-- DATA TO USE follows --

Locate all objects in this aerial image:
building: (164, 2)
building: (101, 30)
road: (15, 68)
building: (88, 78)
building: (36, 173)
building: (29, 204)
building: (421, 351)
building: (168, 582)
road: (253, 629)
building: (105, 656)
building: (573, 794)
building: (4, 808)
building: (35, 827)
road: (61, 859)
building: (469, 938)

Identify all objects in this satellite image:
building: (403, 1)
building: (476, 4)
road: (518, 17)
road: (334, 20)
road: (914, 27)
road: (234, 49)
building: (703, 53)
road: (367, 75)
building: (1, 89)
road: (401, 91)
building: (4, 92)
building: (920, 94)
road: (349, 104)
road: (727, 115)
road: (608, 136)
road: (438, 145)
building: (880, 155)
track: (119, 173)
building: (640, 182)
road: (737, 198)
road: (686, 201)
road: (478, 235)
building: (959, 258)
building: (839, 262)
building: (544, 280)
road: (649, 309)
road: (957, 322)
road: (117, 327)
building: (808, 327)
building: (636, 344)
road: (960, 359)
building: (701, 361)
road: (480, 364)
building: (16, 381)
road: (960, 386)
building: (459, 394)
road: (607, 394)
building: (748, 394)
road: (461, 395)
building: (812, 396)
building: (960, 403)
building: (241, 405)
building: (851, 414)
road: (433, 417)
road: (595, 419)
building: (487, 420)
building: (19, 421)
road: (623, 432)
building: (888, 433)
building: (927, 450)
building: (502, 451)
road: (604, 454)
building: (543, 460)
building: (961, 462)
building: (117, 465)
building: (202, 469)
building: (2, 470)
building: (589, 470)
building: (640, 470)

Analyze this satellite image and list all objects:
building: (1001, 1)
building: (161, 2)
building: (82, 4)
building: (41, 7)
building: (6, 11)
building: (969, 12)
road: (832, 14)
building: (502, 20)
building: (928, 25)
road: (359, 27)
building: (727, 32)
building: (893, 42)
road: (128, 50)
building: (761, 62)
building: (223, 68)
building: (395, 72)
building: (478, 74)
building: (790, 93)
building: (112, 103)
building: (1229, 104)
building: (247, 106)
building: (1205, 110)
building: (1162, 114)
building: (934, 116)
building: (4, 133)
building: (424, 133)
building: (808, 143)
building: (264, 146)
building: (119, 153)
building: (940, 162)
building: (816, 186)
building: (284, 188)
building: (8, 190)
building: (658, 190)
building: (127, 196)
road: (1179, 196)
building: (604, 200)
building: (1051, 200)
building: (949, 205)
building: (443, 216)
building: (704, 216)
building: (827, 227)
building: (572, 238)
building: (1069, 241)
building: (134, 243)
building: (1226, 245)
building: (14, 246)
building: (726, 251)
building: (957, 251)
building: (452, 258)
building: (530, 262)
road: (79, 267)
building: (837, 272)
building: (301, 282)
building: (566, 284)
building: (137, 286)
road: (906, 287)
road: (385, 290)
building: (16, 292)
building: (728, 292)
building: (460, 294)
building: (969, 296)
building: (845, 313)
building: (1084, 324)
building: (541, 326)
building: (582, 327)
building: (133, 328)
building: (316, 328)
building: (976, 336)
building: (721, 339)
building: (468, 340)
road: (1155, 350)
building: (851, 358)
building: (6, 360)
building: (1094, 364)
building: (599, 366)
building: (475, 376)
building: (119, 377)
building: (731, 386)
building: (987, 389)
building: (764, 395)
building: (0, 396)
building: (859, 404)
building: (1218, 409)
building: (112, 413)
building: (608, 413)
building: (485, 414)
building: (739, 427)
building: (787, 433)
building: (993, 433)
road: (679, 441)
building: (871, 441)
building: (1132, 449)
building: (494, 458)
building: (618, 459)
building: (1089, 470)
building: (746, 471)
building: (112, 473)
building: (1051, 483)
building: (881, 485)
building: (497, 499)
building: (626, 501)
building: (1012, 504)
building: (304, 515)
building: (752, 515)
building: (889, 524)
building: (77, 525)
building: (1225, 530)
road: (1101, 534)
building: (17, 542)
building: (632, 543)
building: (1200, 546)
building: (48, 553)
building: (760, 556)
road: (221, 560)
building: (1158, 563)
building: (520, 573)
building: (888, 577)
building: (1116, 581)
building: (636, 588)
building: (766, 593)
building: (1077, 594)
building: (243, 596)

-- DATA TO USE concluded --

WHAT YOU HAVE TO DO:
In the lines above, locate the string "this". Copy every line where it occurs.

ANSWER SPACE:
Locate all objects in this aerial image:
Identify all objects in this satellite image:
Analyze this satellite image and list all objects:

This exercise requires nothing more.